Entries taken from a collection:
============

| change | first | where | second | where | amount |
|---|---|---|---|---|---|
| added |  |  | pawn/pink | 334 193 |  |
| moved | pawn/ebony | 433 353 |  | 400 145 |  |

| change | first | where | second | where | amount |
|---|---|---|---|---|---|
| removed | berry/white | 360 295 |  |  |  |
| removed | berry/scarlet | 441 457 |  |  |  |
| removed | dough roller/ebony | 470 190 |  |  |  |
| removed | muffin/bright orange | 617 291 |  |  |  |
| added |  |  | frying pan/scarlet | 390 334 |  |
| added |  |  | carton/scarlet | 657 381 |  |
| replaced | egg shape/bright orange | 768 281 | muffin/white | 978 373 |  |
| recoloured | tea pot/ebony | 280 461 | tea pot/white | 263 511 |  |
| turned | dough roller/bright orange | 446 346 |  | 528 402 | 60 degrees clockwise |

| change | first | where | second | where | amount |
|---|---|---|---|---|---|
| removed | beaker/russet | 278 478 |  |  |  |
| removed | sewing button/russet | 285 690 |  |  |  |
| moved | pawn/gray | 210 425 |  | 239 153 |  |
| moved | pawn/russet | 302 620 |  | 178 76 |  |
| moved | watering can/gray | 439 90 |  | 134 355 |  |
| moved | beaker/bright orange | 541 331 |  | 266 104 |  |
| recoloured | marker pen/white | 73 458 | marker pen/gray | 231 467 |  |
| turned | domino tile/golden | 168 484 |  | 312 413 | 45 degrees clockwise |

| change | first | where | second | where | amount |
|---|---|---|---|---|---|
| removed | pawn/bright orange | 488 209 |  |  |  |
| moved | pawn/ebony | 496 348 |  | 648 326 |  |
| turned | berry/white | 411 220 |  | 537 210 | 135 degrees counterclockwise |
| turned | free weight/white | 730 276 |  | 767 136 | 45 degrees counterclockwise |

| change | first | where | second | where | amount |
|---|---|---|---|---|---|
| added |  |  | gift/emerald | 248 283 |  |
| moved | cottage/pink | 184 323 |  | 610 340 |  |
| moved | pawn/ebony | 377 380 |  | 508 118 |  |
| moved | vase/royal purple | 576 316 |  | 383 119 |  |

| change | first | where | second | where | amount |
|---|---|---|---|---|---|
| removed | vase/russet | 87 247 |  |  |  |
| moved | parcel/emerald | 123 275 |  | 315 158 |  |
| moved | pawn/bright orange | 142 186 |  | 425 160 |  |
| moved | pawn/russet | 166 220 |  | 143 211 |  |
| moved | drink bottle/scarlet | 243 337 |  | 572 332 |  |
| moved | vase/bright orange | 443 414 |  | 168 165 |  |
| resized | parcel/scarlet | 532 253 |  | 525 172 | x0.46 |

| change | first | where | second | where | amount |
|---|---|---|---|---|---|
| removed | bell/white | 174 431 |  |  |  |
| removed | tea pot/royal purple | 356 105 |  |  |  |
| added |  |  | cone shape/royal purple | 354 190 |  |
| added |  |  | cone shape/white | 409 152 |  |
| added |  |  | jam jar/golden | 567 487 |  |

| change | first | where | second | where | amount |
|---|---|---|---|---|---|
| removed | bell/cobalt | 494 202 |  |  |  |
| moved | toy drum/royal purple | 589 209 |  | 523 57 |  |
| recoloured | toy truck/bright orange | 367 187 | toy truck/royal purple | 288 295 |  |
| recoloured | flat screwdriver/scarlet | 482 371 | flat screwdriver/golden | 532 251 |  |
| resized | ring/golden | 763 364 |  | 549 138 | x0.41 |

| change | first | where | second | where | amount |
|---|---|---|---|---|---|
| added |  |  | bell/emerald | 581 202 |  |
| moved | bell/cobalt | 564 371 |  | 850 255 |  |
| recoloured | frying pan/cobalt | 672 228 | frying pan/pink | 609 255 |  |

============

• _Brief_: Copy all of the entries above exactly as shown.

• _Answer space_:
| change | first | where | second | where | amount |
|---|---|---|---|---|---|
| added |  |  | pawn/pink | 334 193 |  |
| moved | pawn/ebony | 433 353 |  | 400 145 |  |

| change | first | where | second | where | amount |
|---|---|---|---|---|---|
| removed | berry/white | 360 295 |  |  |  |
| removed | berry/scarlet | 441 457 |  |  |  |
| removed | dough roller/ebony | 470 190 |  |  |  |
| removed | muffin/bright orange | 617 291 |  |  |  |
| added |  |  | frying pan/scarlet | 390 334 |  |
| added |  |  | carton/scarlet | 657 381 |  |
| replaced | egg shape/bright orange | 768 281 | muffin/white | 978 373 |  |
| recoloured | tea pot/ebony | 280 461 | tea pot/white | 263 511 |  |
| turned | dough roller/bright orange | 446 346 |  | 528 402 | 60 degrees clockwise |

| change | first | where | second | where | amount |
|---|---|---|---|---|---|
| removed | beaker/russet | 278 478 |  |  |  |
| removed | sewing button/russet | 285 690 |  |  |  |
| moved | pawn/gray | 210 425 |  | 239 153 |  |
| moved | pawn/russet | 302 620 |  | 178 76 |  |
| moved | watering can/gray | 439 90 |  | 134 355 |  |
| moved | beaker/bright orange | 541 331 |  | 266 104 |  |
| recoloured | marker pen/white | 73 458 | marker pen/gray | 231 467 |  |
| turned | domino tile/golden | 168 484 |  | 312 413 | 45 degrees clockwise |

| change | first | where | second | where | amount |
|---|---|---|---|---|---|
| removed | pawn/bright orange | 488 209 |  |  |  |
| moved | pawn/ebony | 496 348 |  | 648 326 |  |
| turned | berry/white | 411 220 |  | 537 210 | 135 degrees counterclockwise |
| turned | free weight/white | 730 276 |  | 767 136 | 45 degrees counterclockwise |

| change | first | where | second | where | amount |
|---|---|---|---|---|---|
| added |  |  | gift/emerald | 248 283 |  |
| moved | cottage/pink | 184 323 |  | 610 340 |  |
| moved | pawn/ebony | 377 380 |  | 508 118 |  |
| moved | vase/royal purple | 576 316 |  | 383 119 |  |

| change | first | where | second | where | amount |
|---|---|---|---|---|---|
| removed | vase/russet | 87 247 |  |  |  |
| moved | parcel/emerald | 123 275 |  | 315 158 |  |
| moved | pawn/bright orange | 142 186 |  | 425 160 |  |
| moved | pawn/russet | 166 220 |  | 143 211 |  |
| moved | drink bottle/scarlet | 243 337 |  | 572 332 |  |
| moved | vase/bright orange | 443 414 |  | 168 165 |  |
| resized | parcel/scarlet | 532 253 |  | 525 172 | x0.46 |

| change | first | where | second | where | amount |
|---|---|---|---|---|---|
| removed | bell/white | 174 431 |  |  |  |
| removed | tea pot/royal purple | 356 105 |  |  |  |
| added |  |  | cone shape/royal purple | 354 190 |  |
| added |  |  | cone shape/white | 409 152 |  |
| added |  |  | jam jar/golden | 567 487 |  |

| change | first | where | second | where | amount |
|---|---|---|---|---|---|
| removed | bell/cobalt | 494 202 |  |  |  |
| moved | toy drum/royal purple | 589 209 |  | 523 57 |  |
| recoloured | toy truck/bright orange | 367 187 | toy truck/royal purple | 288 295 |  |
| recoloured | flat screwdriver/scarlet | 482 371 | flat screwdriver/golden | 532 251 |  |
| resized | ring/golden | 763 364 |  | 549 138 | x0.41 |

| change | first | where | second | where | amount |
|---|---|---|---|---|---|
| added |  |  | bell/emerald | 581 202 |  |
| moved | bell/cobalt | 564 371 |  | 850 255 |  |
| recoloured | frying pan/cobalt | 672 228 | frying pan/pink | 609 255 |  |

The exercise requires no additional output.